Data shown Start Marker

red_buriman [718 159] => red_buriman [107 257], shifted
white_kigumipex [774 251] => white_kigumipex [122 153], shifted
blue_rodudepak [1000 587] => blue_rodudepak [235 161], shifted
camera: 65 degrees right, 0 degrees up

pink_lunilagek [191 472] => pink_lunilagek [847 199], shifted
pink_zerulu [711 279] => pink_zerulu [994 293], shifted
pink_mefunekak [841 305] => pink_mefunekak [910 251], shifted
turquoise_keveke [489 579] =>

Data shown End Marker

## Exercise instructions
Print the lines of the entries, exactly, from the one containing "pink_lunilagek [191 472]" down to the final line, and leave out all the others.

## Solution to this exercise
pink_lunilagek [191 472] => pink_lunilagek [847 199], shifted
pink_zerulu [711 279] => pink_zerulu [994 293], shifted
pink_mefunekak [841 305] => pink_mefunekak [910 251], shifted
turquoise_keveke [489 579] =>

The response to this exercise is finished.